**Exercise goal:** Scan the entries for lines with the word "blue", then copy those lines.

[Object quantity data]

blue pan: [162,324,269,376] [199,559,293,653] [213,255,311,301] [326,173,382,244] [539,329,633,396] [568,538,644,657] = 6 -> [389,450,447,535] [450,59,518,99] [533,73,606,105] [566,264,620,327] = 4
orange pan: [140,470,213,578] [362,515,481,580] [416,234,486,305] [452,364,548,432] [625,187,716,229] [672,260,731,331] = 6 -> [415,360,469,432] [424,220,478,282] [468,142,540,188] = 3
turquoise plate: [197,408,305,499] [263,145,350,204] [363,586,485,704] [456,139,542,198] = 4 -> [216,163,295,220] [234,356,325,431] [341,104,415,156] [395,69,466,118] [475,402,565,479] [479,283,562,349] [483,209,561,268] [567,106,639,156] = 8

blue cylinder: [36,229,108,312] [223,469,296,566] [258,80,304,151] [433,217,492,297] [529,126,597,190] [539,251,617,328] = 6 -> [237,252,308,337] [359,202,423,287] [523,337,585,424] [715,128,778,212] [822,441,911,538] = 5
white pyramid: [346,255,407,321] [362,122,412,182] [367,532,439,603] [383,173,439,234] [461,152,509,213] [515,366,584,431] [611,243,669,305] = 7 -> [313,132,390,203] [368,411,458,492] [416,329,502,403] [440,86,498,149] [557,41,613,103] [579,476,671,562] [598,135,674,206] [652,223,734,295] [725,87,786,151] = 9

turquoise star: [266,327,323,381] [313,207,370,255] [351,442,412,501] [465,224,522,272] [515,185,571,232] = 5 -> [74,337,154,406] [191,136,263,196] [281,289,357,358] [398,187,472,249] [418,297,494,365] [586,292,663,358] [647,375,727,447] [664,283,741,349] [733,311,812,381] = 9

**Response to this task:**
blue pan: [162,324,269,376] [199,559,293,653] [213,255,311,301] [326,173,382,244] [539,329,633,396] [568,538,644,657] = 6 -> [389,450,447,535] [450,59,518,99] [533,73,606,105] [566,264,620,327] = 4
blue cylinder: [36,229,108,312] [223,469,296,566] [258,80,304,151] [433,217,492,297] [529,126,597,190] [539,251,617,328] = 6 -> [237,252,308,337] [359,202,423,287] [523,337,585,424] [715,128,778,212] [822,441,911,538] = 5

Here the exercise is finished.